▶ **Exercise goal**
Only a number is required: how many lines of the material contain the word "ebony"?

[[ Supplied data, beginning ]]

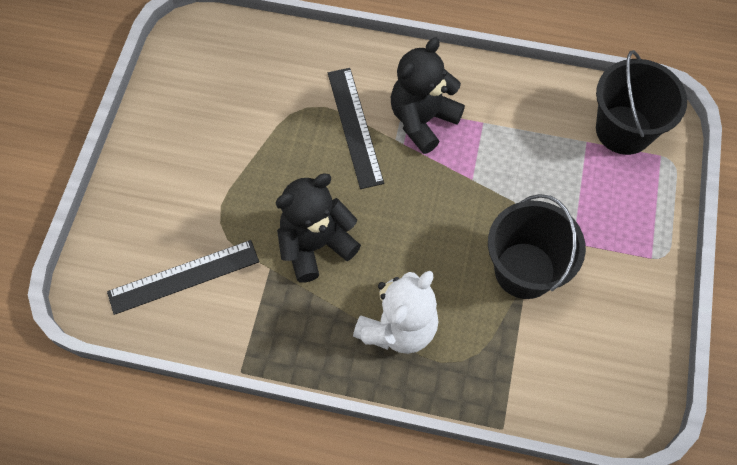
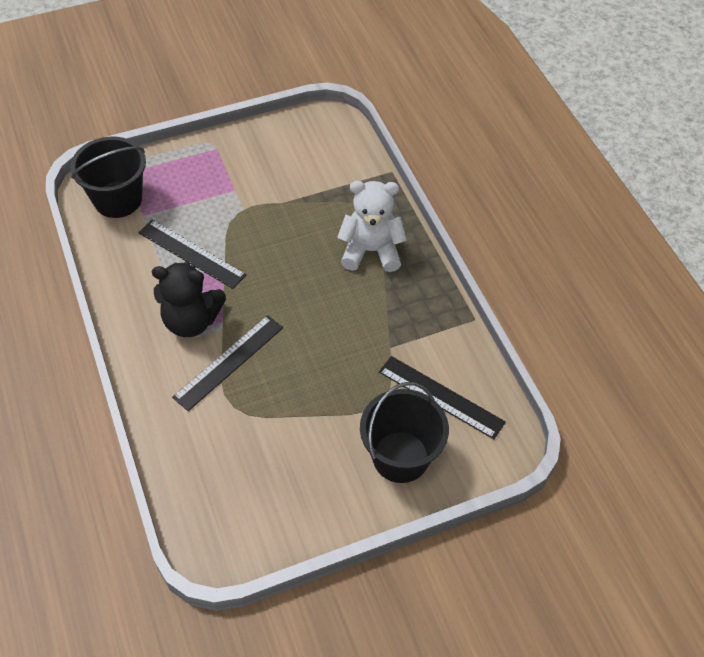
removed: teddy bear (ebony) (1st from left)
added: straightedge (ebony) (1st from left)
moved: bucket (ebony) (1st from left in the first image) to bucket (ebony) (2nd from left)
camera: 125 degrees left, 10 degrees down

[[ Supplied data, end ]]

▶ **Result for this task**
3